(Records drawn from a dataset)

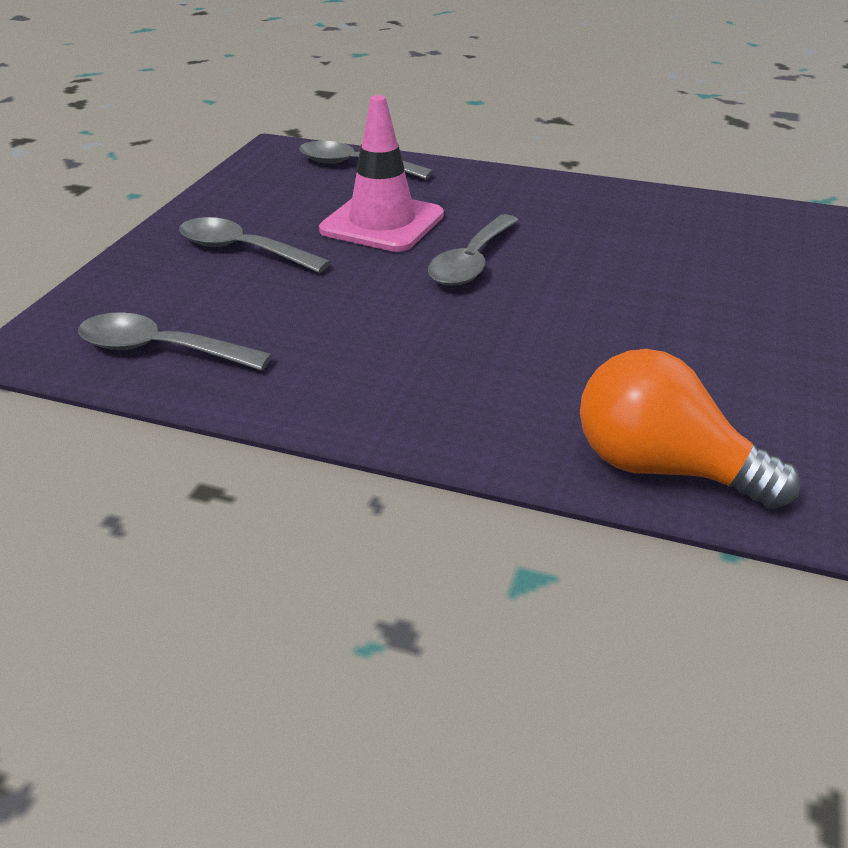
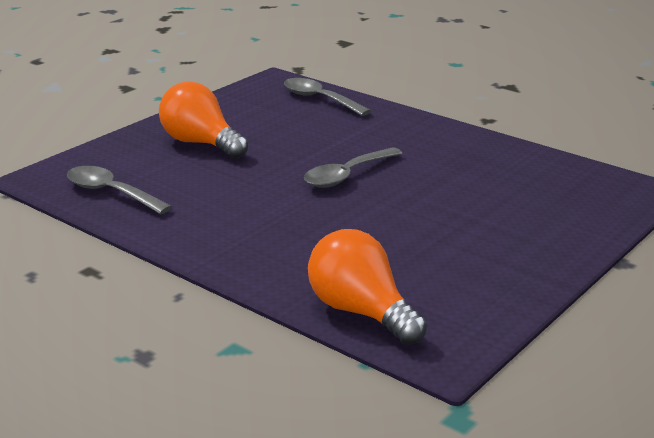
camera: 20 degrees right, 10 degrees down
(242, 250) = (201, 143): grey spoon -> orange light bulb
(382, 223) = (307, 140): pink traffic cone -> none

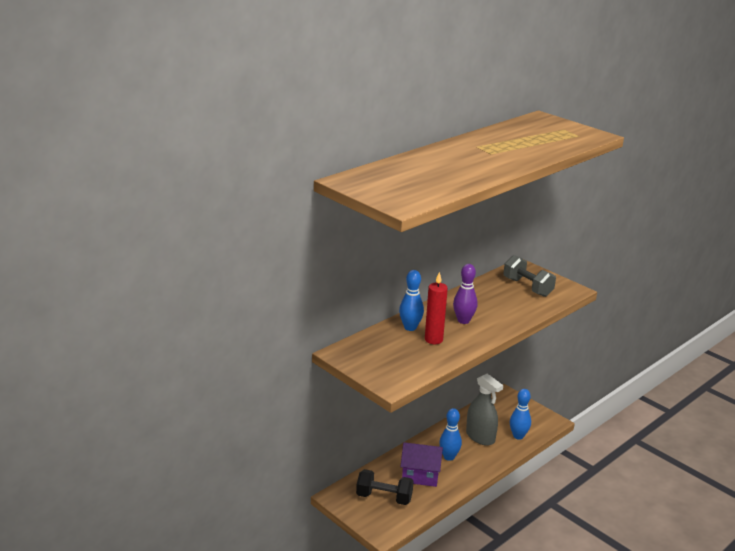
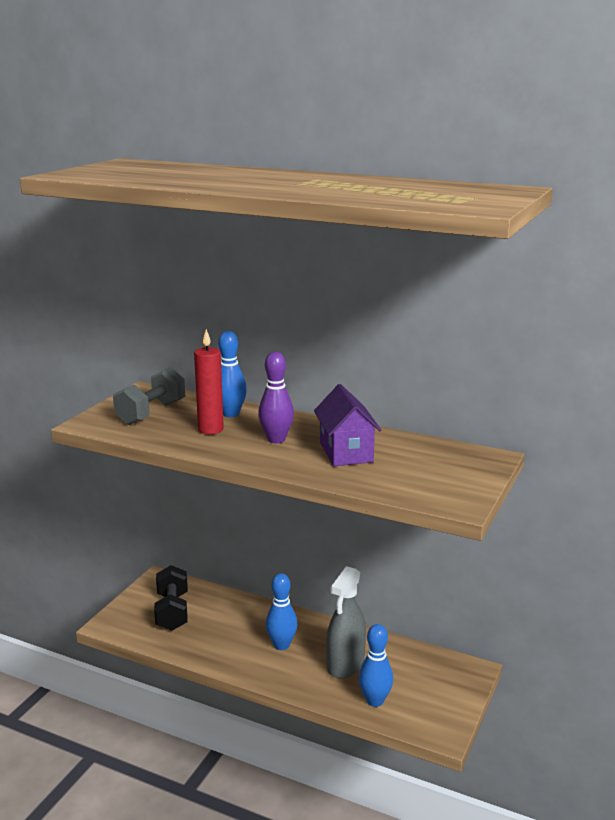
camera: 70 degrees right, 5 degrees down
(420, 476) = (227, 630): purple house -> purple house (346, 452)
(527, 287) = (425, 468): grey dumbbell -> grey dumbbell (151, 413)

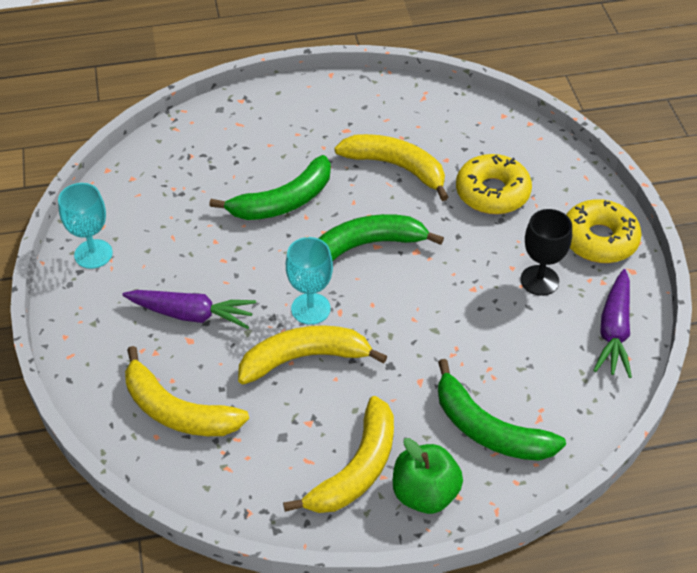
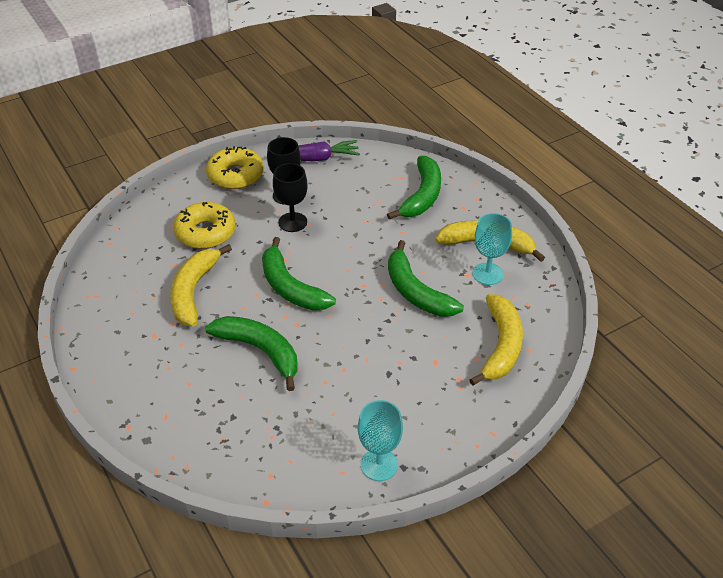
camera: 110 degrees left, 5 degrees down
(191, 314) = (410, 369): purple carrot -> none
(305, 358) = (415, 291): yellow banana -> green banana
(310, 309) = (369, 301): turquoise goblet -> turquoise goblet (487, 274)
(425, 493) = (484, 212): green apple -> none
(482, 274) = (292, 222): none -> black goblet

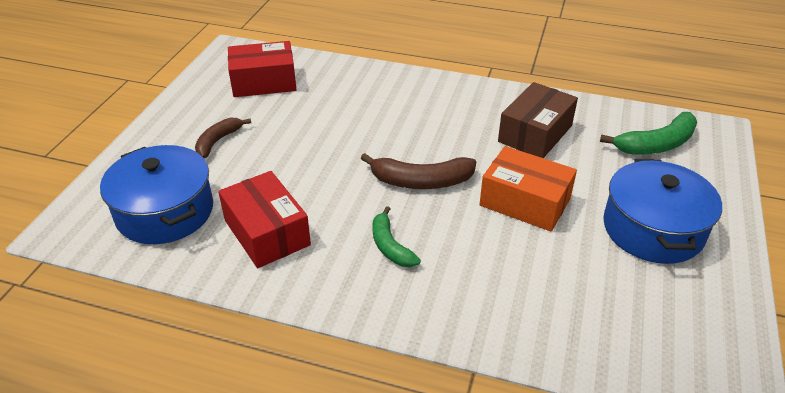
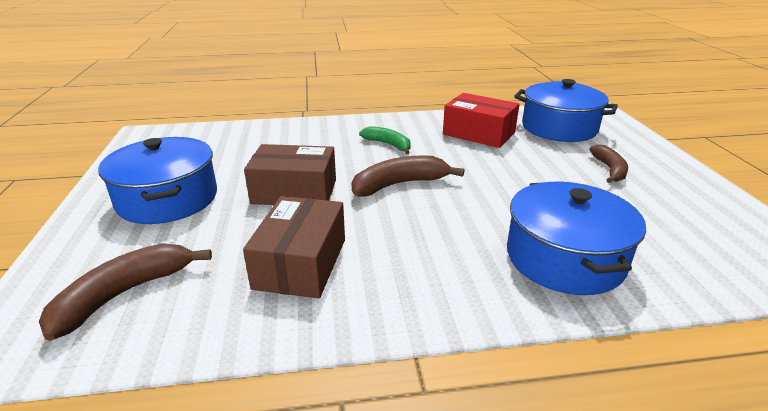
camera: 155 degrees right, 10 degrees down
(264, 82) = (687, 235): red box -> none
(361, 91) = (564, 258): none -> blue pot
(525, 202) = (294, 191): orange box -> brown box
(656, 144) = (124, 294): green banana -> brown banana

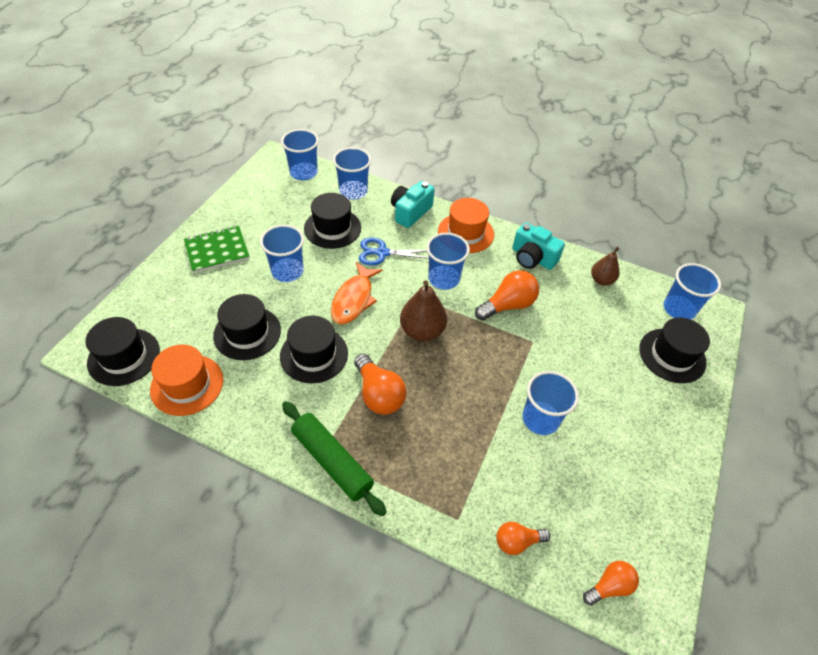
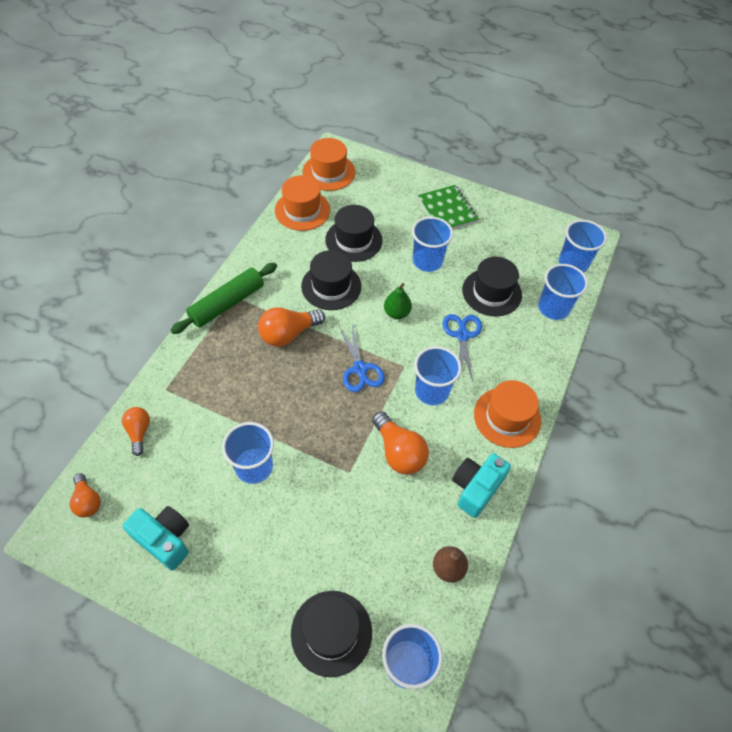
camera: 90 degrees right, 5 degrees up
(124, 356) = (329, 172): black hat -> orange hat
(354, 299) = (396, 313): orange fish -> green pear
(410, 212) = (531, 362): turquoise camera -> turquoise camera (164, 540)
(422, 331) = (360, 369): brown pear -> blue scissors

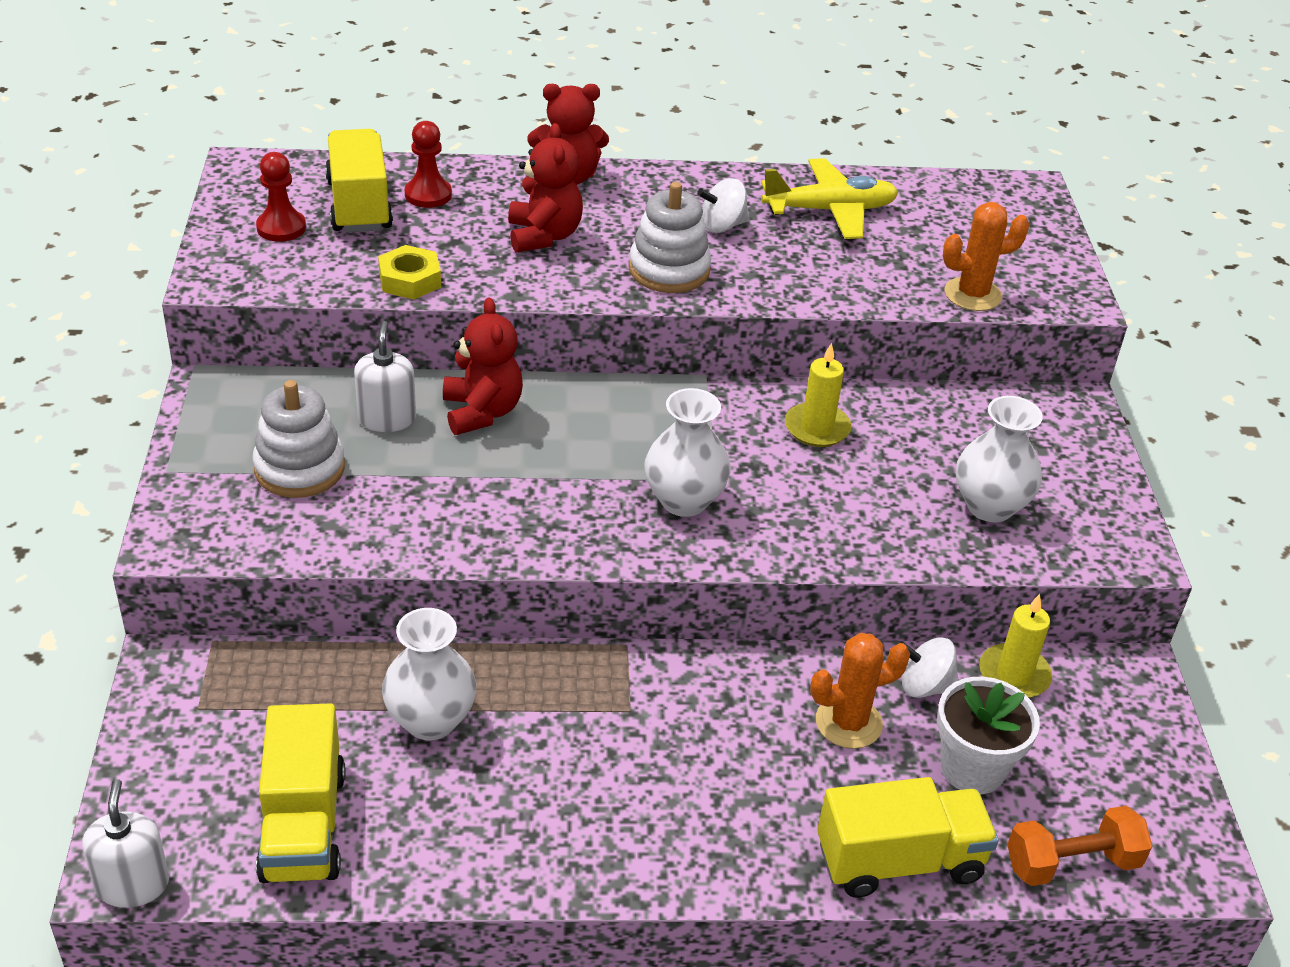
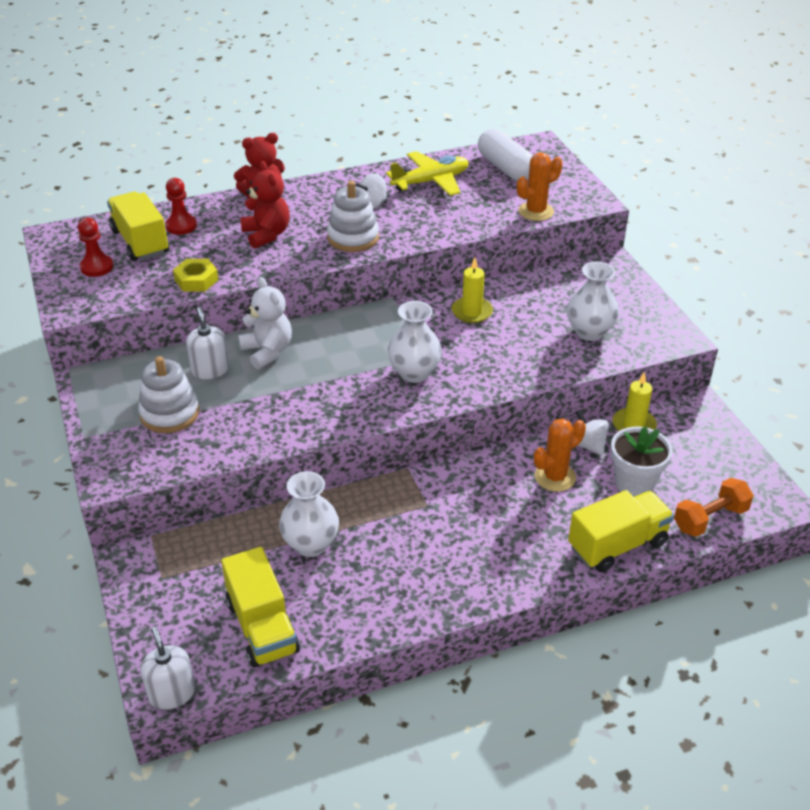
camera: 15 degrees left, 0 degrees up
(482, 412) = (267, 351): red teddy bear -> white teddy bear
(924, 686) = (588, 445): white spinning top -> white spinning top turned 60 degrees clockwise
(957, 215) = (505, 168): none -> white capsule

Work task:
All lines between the one that contains "(410, 212) = (531, 362): turquoise" and the end of the records above, both included, are to be returned exactly as they stand, except for pictures, which are omitted.

Solved exercise:
(410, 212) = (531, 362): turquoise camera -> turquoise camera (164, 540)
(422, 331) = (360, 369): brown pear -> blue scissors

camera: 15 degrees left, 0 degrees up
(482, 412) = (267, 351): red teddy bear -> white teddy bear
(924, 686) = (588, 445): white spinning top -> white spinning top turned 60 degrees clockwise
(957, 215) = (505, 168): none -> white capsule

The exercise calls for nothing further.